# Aim of the exercise:
Nothing but the lines from the one containing "paint brush in orange-coloured" to the end of the data should be copied, exactly, and the pictures stay out.

# Data for this exercise:
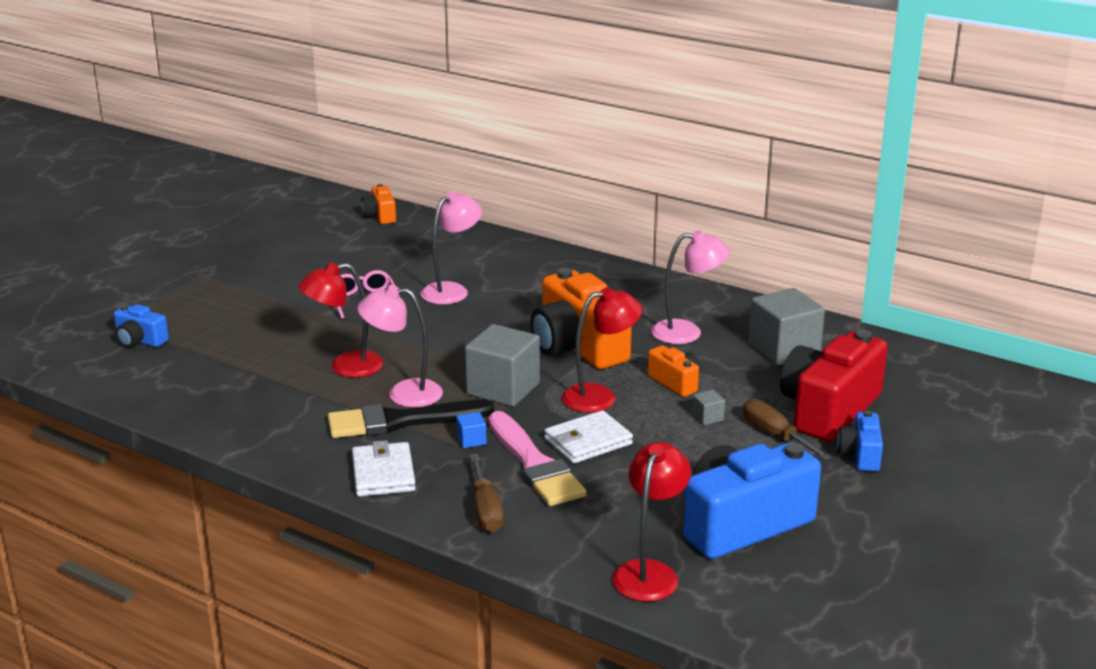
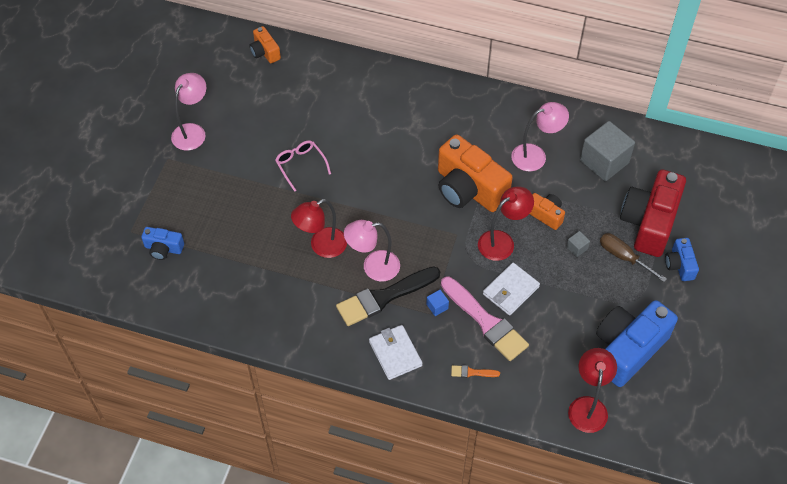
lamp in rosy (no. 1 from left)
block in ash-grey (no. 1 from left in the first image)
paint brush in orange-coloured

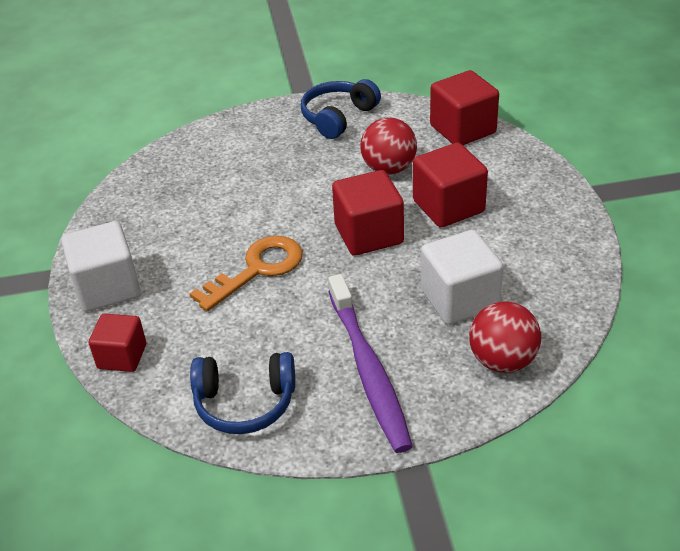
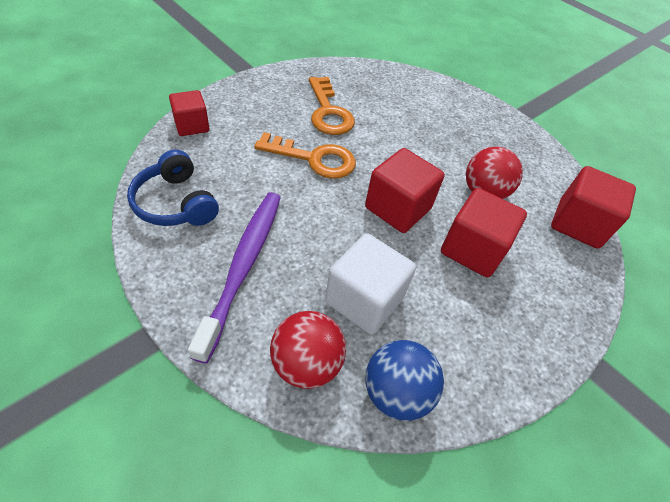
headphones in blue (no. 2 from left in the first image)
block in white (no. 1 from left in the first image)
tooth brush in purple
latchkey in orange-coloured (no. 2 from left)
sphere in blue

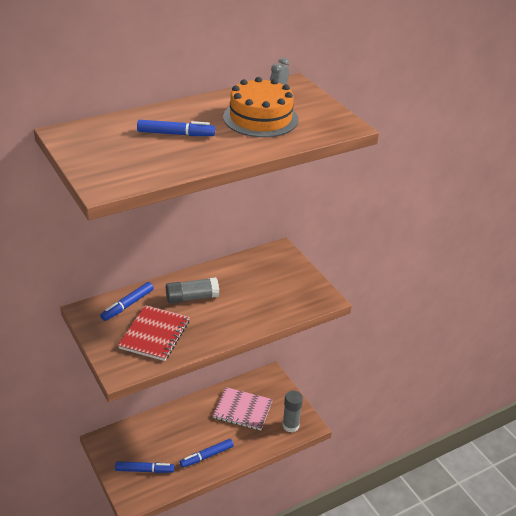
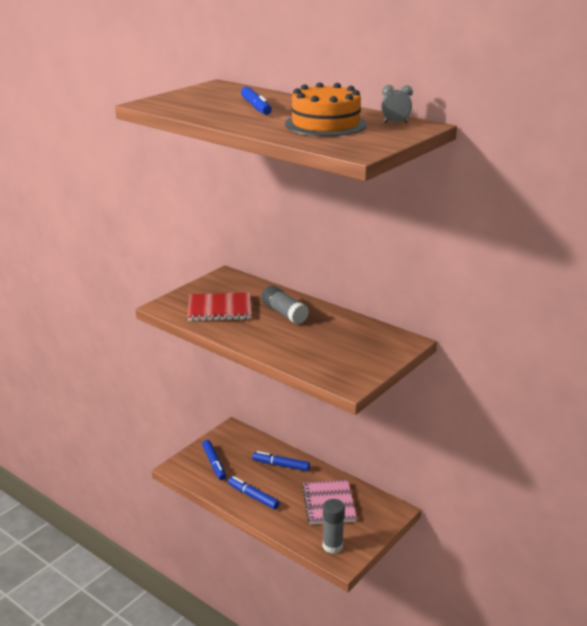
marker in blue (no. 4 from left)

# Task output:
paint brush in orange-coloured

headphones in blue (no. 2 from left in the first image)
block in white (no. 1 from left in the first image)
tooth brush in purple
latchkey in orange-coloured (no. 2 from left)
sphere in blue

marker in blue (no. 4 from left)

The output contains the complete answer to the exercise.